── Data records

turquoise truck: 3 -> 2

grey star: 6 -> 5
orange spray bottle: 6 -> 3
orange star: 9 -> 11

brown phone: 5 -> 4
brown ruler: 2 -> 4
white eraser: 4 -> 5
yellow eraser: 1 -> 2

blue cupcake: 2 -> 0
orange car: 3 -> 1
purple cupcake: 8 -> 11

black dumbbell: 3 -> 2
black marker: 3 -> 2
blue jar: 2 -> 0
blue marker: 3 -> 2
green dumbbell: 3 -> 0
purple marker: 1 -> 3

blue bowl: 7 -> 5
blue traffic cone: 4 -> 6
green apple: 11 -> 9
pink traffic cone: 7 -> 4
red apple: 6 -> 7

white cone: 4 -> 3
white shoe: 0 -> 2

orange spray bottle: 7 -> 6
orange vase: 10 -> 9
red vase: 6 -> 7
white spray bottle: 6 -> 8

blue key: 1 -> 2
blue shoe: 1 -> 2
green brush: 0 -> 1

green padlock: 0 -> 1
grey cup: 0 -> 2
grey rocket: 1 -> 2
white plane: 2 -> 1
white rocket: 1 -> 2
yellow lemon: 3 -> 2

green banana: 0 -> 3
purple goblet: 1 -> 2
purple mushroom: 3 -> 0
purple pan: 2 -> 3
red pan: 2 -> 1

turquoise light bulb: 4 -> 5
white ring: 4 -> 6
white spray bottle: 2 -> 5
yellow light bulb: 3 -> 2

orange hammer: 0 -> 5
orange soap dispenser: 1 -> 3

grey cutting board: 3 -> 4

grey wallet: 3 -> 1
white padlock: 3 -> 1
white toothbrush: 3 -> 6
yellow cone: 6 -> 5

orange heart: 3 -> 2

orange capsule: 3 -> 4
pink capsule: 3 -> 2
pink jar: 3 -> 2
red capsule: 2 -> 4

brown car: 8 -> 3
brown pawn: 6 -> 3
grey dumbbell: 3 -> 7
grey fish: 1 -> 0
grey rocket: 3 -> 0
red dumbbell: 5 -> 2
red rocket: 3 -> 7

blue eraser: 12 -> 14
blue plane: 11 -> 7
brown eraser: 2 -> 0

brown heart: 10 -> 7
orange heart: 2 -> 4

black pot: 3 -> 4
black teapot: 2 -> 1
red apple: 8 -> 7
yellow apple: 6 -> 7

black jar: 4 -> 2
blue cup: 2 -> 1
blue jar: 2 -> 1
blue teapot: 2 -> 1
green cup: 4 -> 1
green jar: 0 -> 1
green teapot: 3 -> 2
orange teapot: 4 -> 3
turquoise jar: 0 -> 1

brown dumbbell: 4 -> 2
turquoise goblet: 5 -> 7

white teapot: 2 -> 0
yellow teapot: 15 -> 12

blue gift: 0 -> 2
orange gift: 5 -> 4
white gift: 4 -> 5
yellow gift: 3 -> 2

────

* _Instructions for the task_
Which lines of the records above contain the word "purple"? Report each one.

* _Finished task_
purple cupcake: 8 -> 11
purple marker: 1 -> 3
purple goblet: 1 -> 2
purple mushroom: 3 -> 0
purple pan: 2 -> 3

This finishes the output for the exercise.